WORK TO BE COMPLETED: In the copy, keep every line below as it is and leave out the pictures.

DATASET EXCERPT:
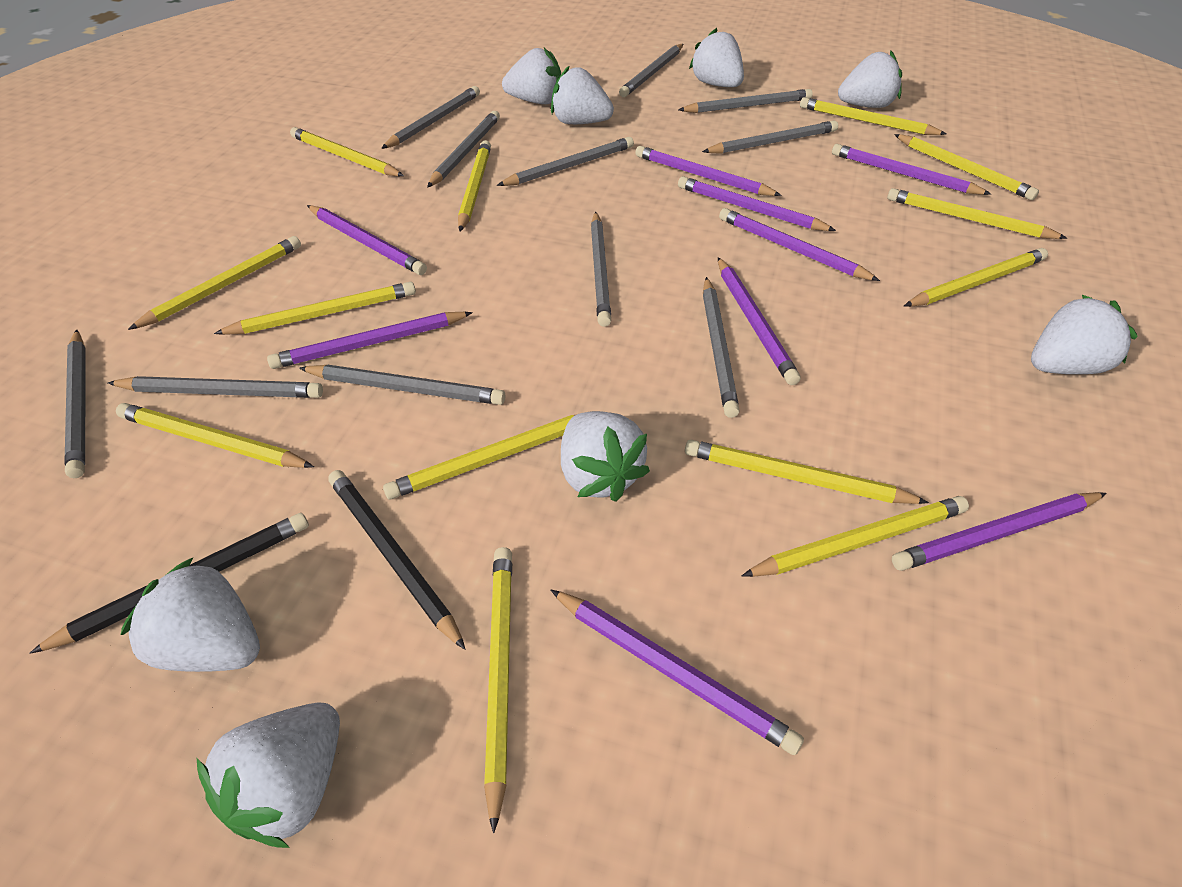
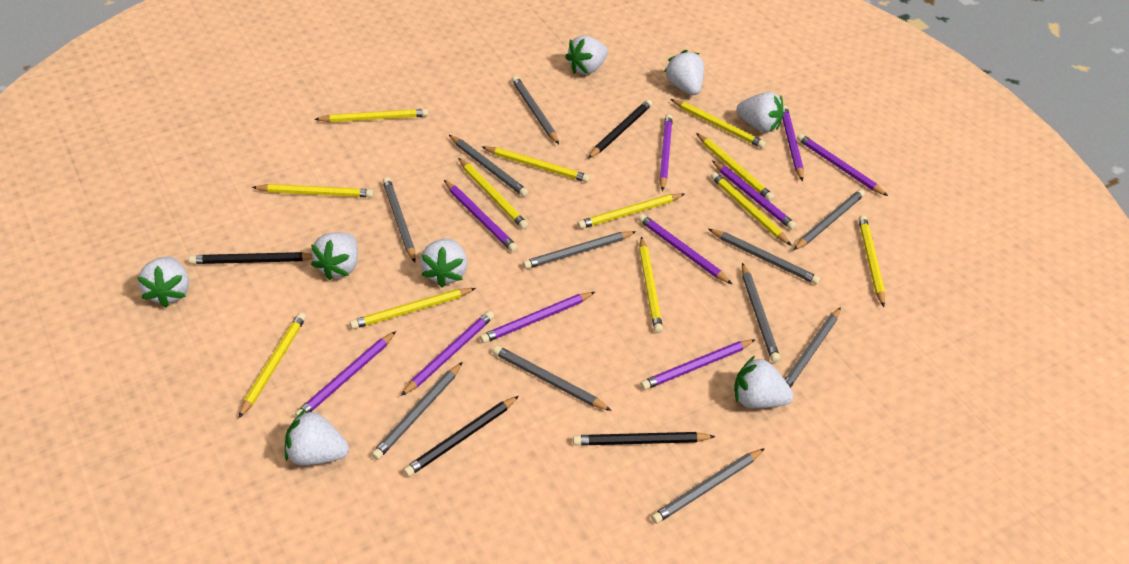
black pencil: 2 -> 4
purple pencil: 9 -> 10
yellow pencil: 13 -> 12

FINAL ANSWER:
black pencil: 2 -> 4
purple pencil: 9 -> 10
yellow pencil: 13 -> 12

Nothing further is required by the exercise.